Spatial object tracking data:
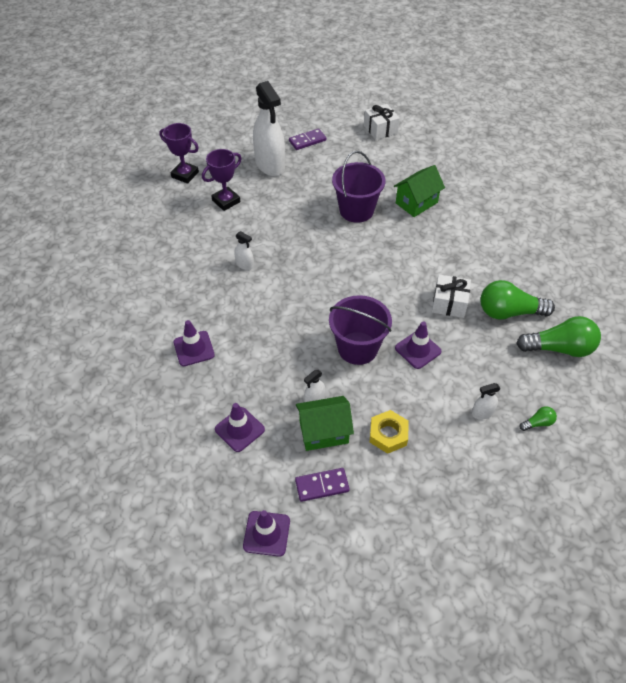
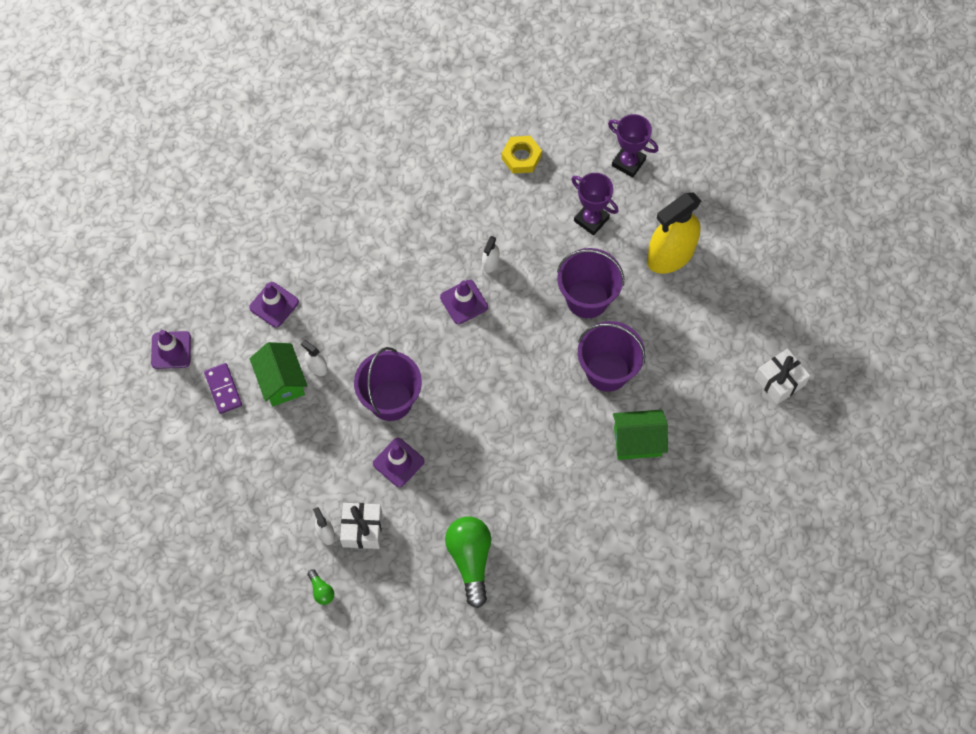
camera: 80 degrees right, 15 degrees up
(185, 175) = (628, 162): purple trophy -> purple trophy turned 75 degrees counterclockwise
(194, 348) = (364, 240): purple traffic cone -> purple traffic cone (464, 302)
(270, 165) = (670, 255): white spray bottle -> yellow spray bottle
(293, 213) = (587, 298): none -> purple bucket
(307, 141) = (731, 291): purple domino -> none
(388, 434) = (287, 442): yellow nut -> yellow nut (521, 157)
(416, 203) = (637, 441): green house -> green house turned 45 degrees counterclockwise
(449, 303) = (472, 492): white gift -> white gift (362, 529)
(559, 348) = (426, 616): green light bulb -> none

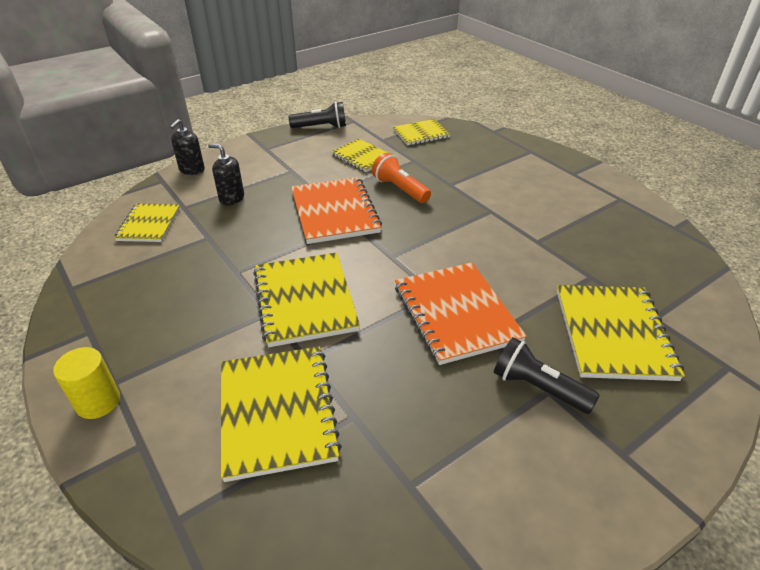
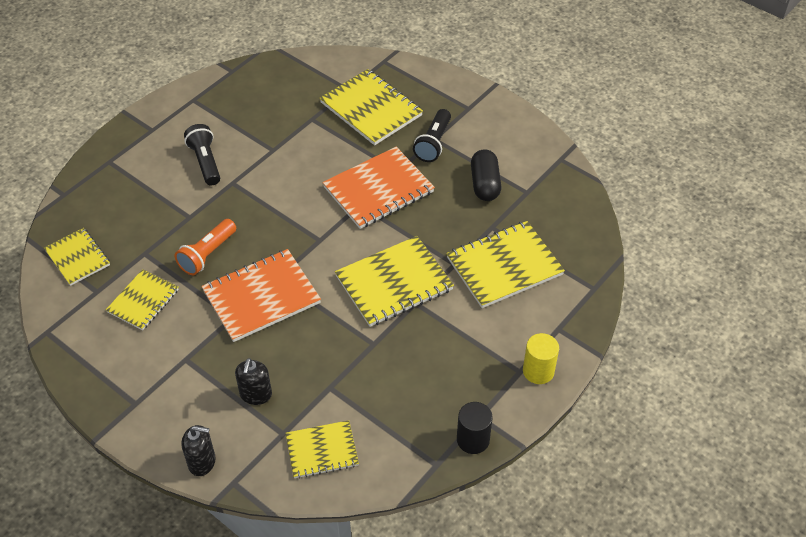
camera: 105 degrees left, 10 degrees up
(69, 320) = (473, 439): none -> black cylinder
(321, 127) = (68, 362): black flashlight -> black flashlight (205, 162)
(440, 431) = (485, 184): none -> black capsule
(613, 333) = (371, 109): yellow notebook -> yellow notebook turned 60 degrees clockwise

> [Activity]: From the line that holds "(270, 165) = (670, 255): white" to the last line of the data, return those lines exactly and nothing else; both ends count, and pictures stay out.

> [Solution to the problem]:
(270, 165) = (670, 255): white spray bottle -> yellow spray bottle
(293, 213) = (587, 298): none -> purple bucket
(307, 141) = (731, 291): purple domino -> none
(388, 434) = (287, 442): yellow nut -> yellow nut (521, 157)
(416, 203) = (637, 441): green house -> green house turned 45 degrees counterclockwise
(449, 303) = (472, 492): white gift -> white gift (362, 529)
(559, 348) = (426, 616): green light bulb -> none

camera: 105 degrees left, 10 degrees up
(69, 320) = (473, 439): none -> black cylinder
(321, 127) = (68, 362): black flashlight -> black flashlight (205, 162)
(440, 431) = (485, 184): none -> black capsule
(613, 333) = (371, 109): yellow notebook -> yellow notebook turned 60 degrees clockwise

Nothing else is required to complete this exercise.